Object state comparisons
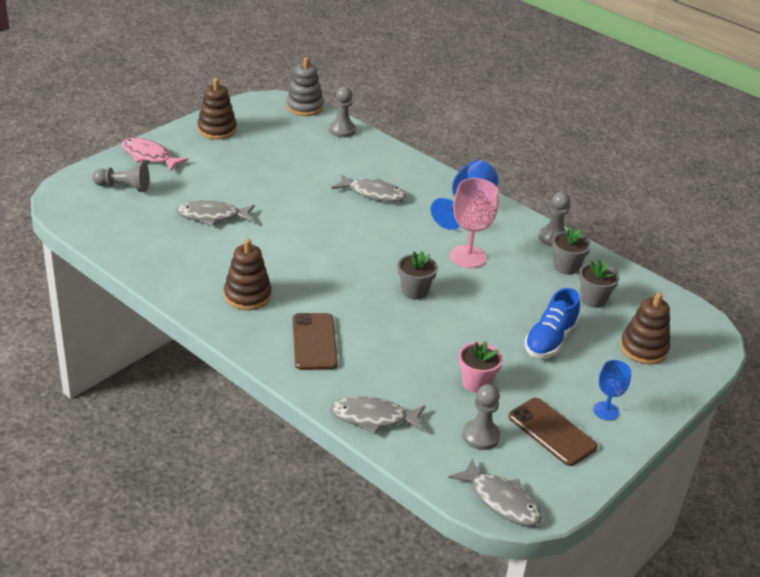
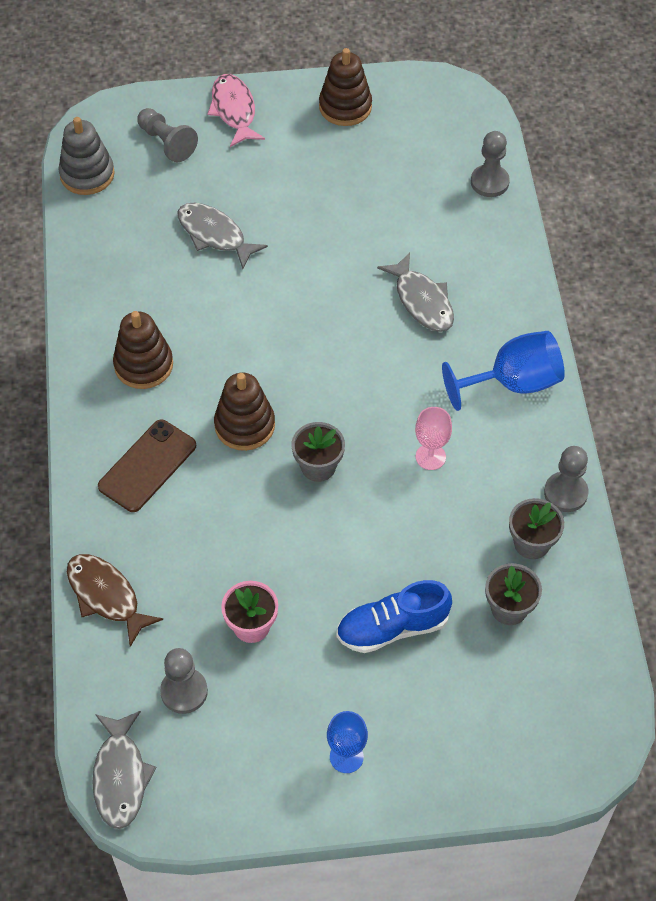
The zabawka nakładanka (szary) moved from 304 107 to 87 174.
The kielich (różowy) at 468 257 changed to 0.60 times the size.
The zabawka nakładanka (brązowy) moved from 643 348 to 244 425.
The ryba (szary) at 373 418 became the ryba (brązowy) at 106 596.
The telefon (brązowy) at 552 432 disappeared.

Exercise goal:
Could every record be given again exactly, with its pictures left out?

Exercise solution:
The zabawka nakładanka (szary) moved from 304 107 to 87 174.
The kielich (różowy) at 468 257 changed to 0.60 times the size.
The zabawka nakładanka (brązowy) moved from 643 348 to 244 425.
The ryba (szary) at 373 418 became the ryba (brązowy) at 106 596.
The telefon (brązowy) at 552 432 disappeared.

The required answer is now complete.